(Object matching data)
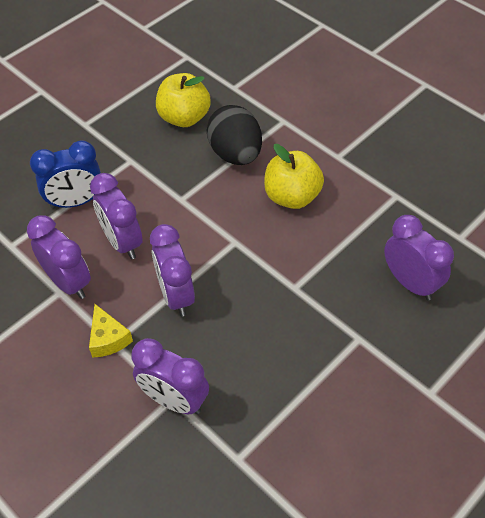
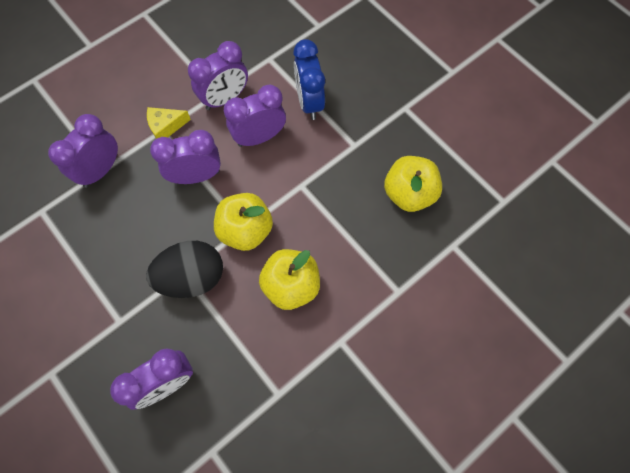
camera: 95 degrees right, 15 degrees up
(235, 154) = (354, 238): black egg -> black egg (192, 277)
(238, 240) = (245, 230): none -> yellow apple

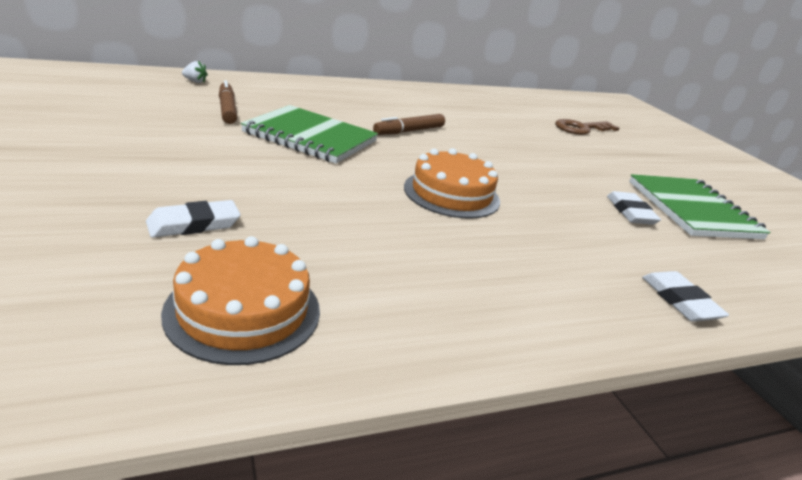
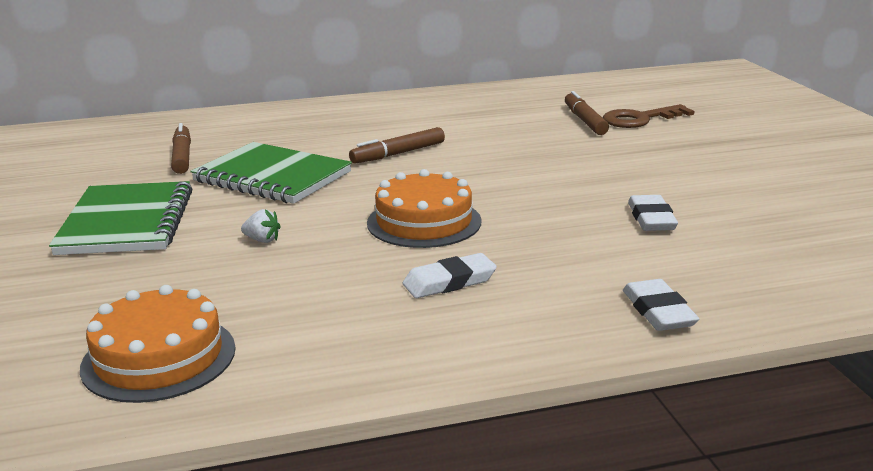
camera: 10 degrees right, 5 degrees down
(194, 224) = (124, 284): white eraser -> white eraser (449, 282)
(195, 81) = (150, 128): white strawberry -> white strawberry (262, 240)
(541, 124) = (584, 121): none -> brown marker
(692, 210) = (742, 206): green notebook -> green notebook (127, 222)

WHAT THIS TASK INVOLVES → Please return the lines above exactly, with the pictures omitted.

YOUR SOLUTION →
camera: 95 degrees right, 15 degrees up
(235, 154) = (354, 238): black egg -> black egg (192, 277)
(238, 240) = (245, 230): none -> yellow apple

camera: 10 degrees right, 5 degrees down
(194, 224) = (124, 284): white eraser -> white eraser (449, 282)
(195, 81) = (150, 128): white strawberry -> white strawberry (262, 240)
(541, 124) = (584, 121): none -> brown marker
(692, 210) = (742, 206): green notebook -> green notebook (127, 222)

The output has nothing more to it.